• Task description:
Would you transcribe each entry exactly as it stands, omitting the pictures?

• Given data:
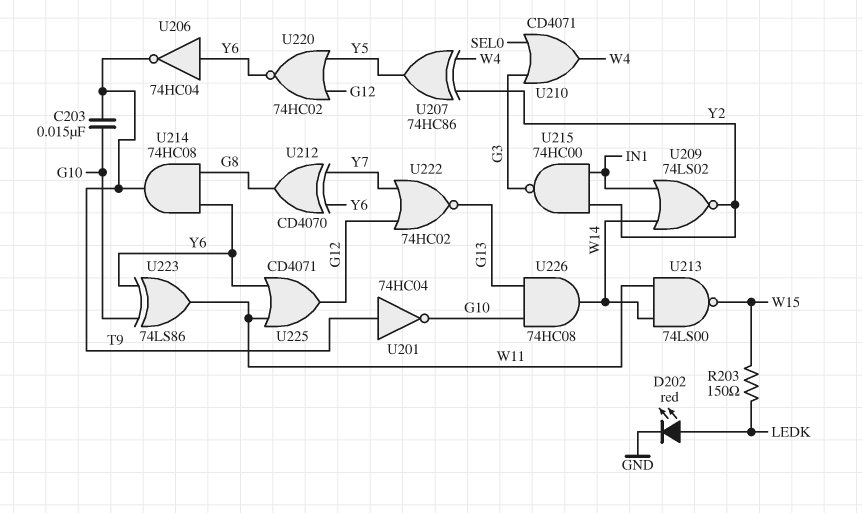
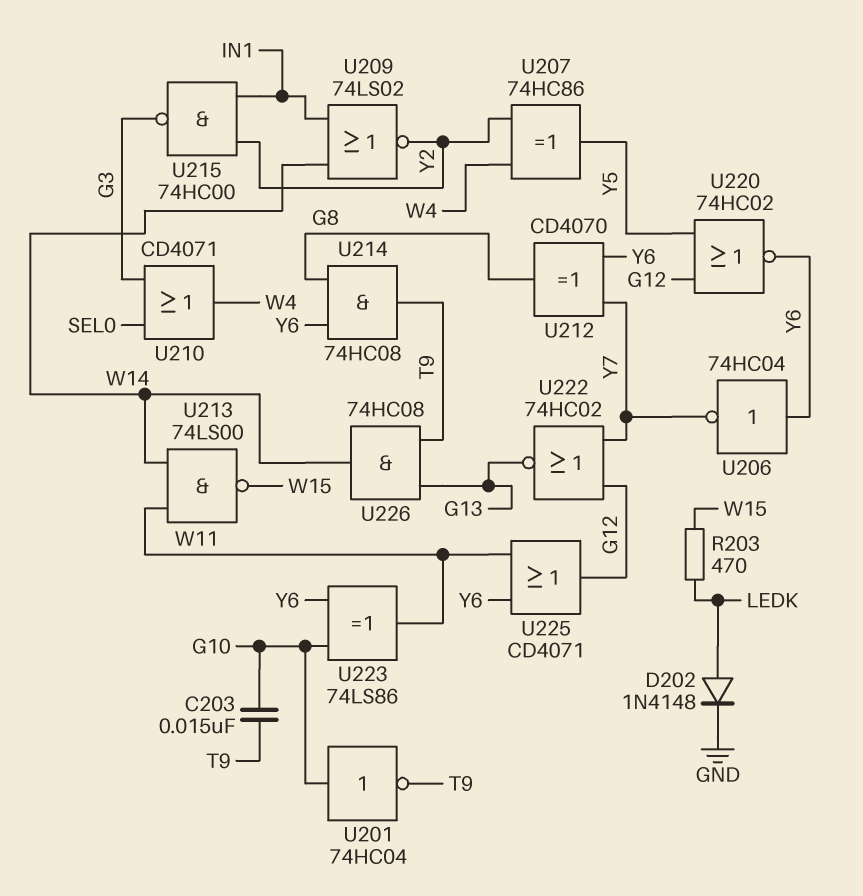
D202: LED red (A LEDK, K GND) -> diode 1N4148 (A LEDK, K GND)
R203: 150 (LEDK, W15) -> 470 (LEDK, W15)
U201: NOT 74HC04 (in T9, out G10) -> NOT 74HC04 (in G10, out T9)
U206: NOT 74HC04 (in Y6, out T9) -> NOT 74HC04 (in Y6, out Y7)
U226: AND 74HC08 (in G10, in G13, out W14) -> AND 74HC08 (in G13, in T9, out W14)

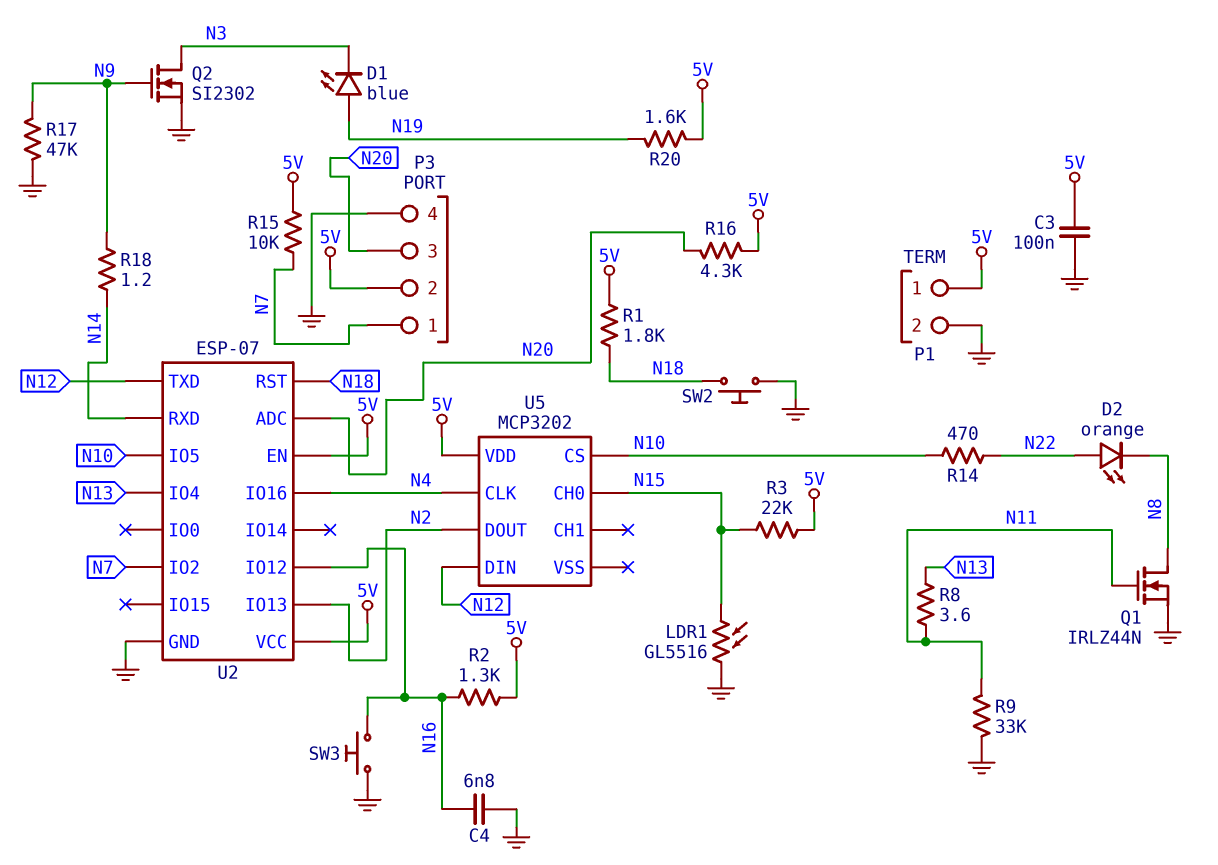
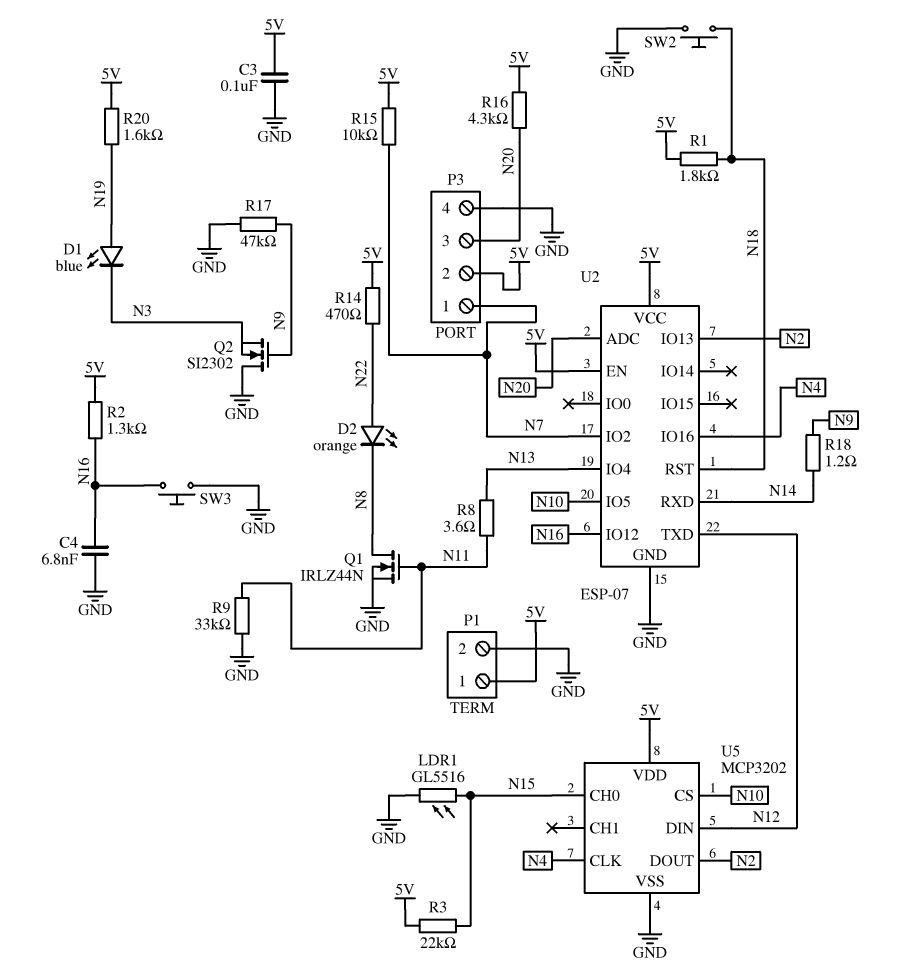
Q2: NMOS SI2302 (G N9, D N3, S GND) -> NMOS SI2302 (G N9, D GND, S N3)
R14: 470 (N10, N22) -> 470 (5V, N22)
U5 pin VSS: none -> GND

• Response:
D202: LED red (A LEDK, K GND) -> diode 1N4148 (A LEDK, K GND)
R203: 150 (LEDK, W15) -> 470 (LEDK, W15)
U201: NOT 74HC04 (in T9, out G10) -> NOT 74HC04 (in G10, out T9)
U206: NOT 74HC04 (in Y6, out T9) -> NOT 74HC04 (in Y6, out Y7)
U226: AND 74HC08 (in G10, in G13, out W14) -> AND 74HC08 (in G13, in T9, out W14)

Q2: NMOS SI2302 (G N9, D N3, S GND) -> NMOS SI2302 (G N9, D GND, S N3)
R14: 470 (N10, N22) -> 470 (5V, N22)
U5 pin VSS: none -> GND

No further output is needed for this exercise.